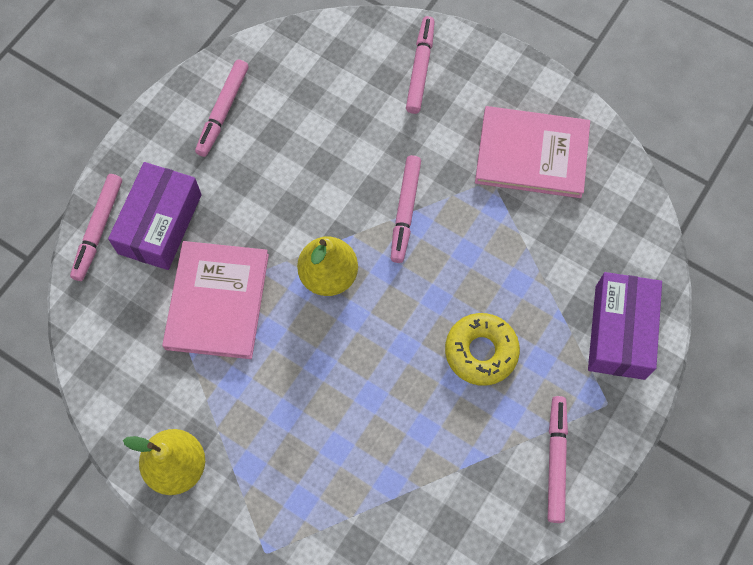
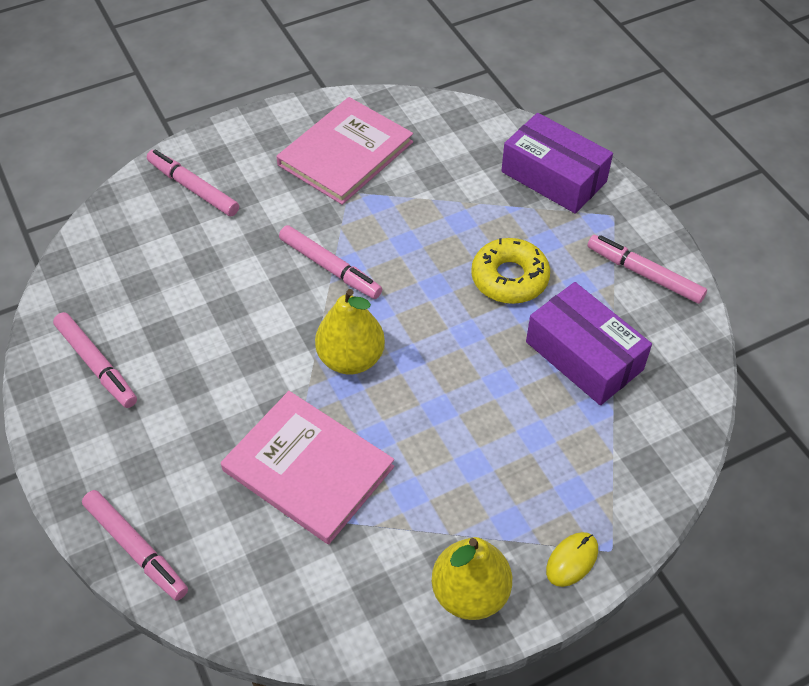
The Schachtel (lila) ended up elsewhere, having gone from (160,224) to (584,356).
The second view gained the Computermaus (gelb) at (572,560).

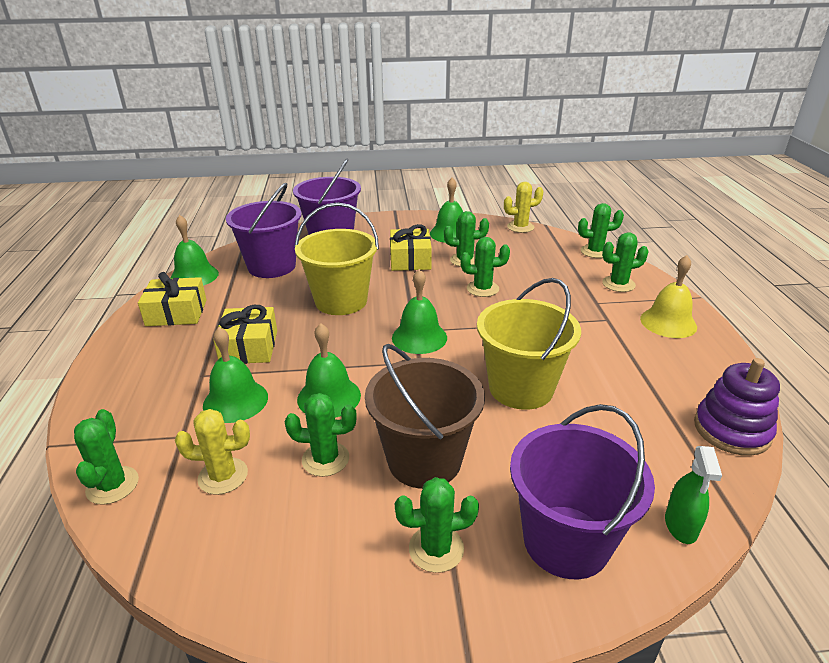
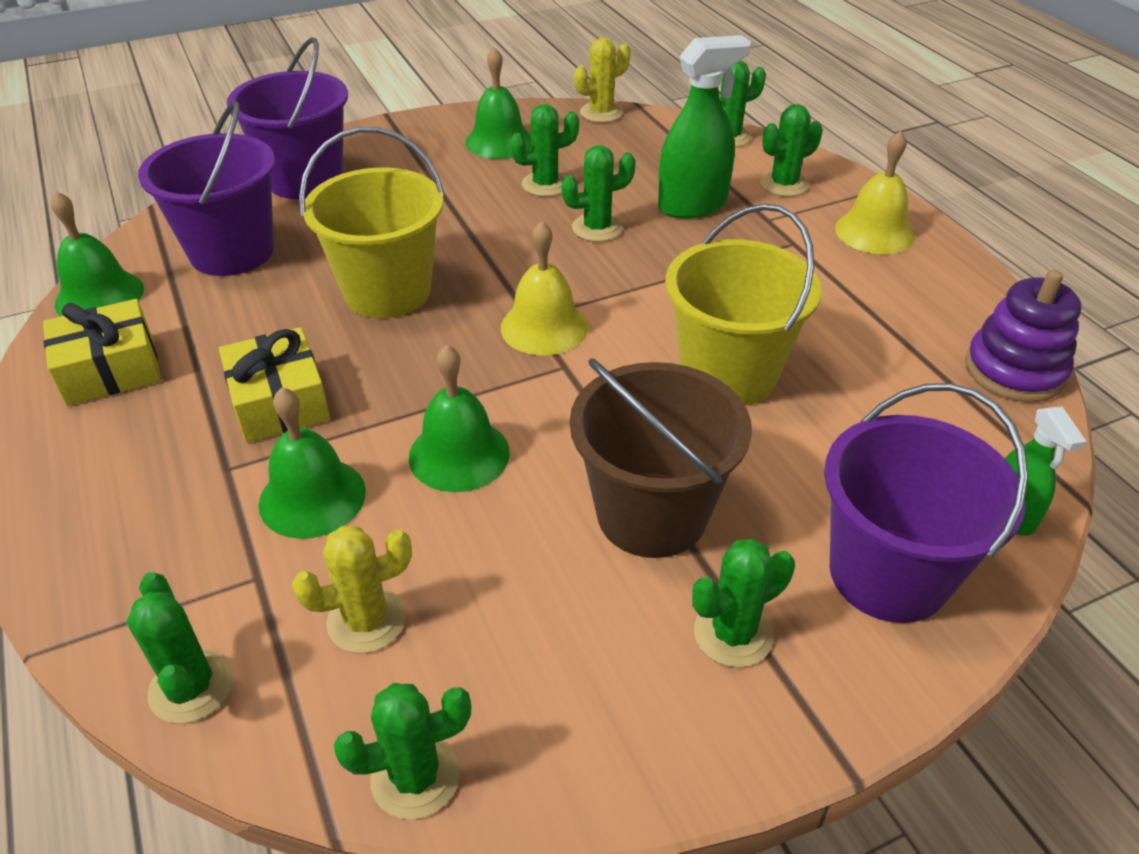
The Kaktus (grün) ended up elsewhere, having gone from (325,459) to (415,777).
The second view lost the Geschenk (gelb) at (410,260).
What was the Glocke (grün) at (419,337) turned into the Glocke (gelb) at (544,327).
The second view gained the Sprühflasche (grün) at (693,205).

_ _ _ _ _

● **WHAT THE EXERCISE ASKS**: Your answer must be the records above, copied exactly, with no pictures.

● **RESULT FOR THIS EXERCISE**:
The Schachtel (lila) ended up elsewhere, having gone from (160,224) to (584,356).
The second view gained the Computermaus (gelb) at (572,560).

The Kaktus (grün) ended up elsewhere, having gone from (325,459) to (415,777).
The second view lost the Geschenk (gelb) at (410,260).
What was the Glocke (grün) at (419,337) turned into the Glocke (gelb) at (544,327).
The second view gained the Sprühflasche (grün) at (693,205).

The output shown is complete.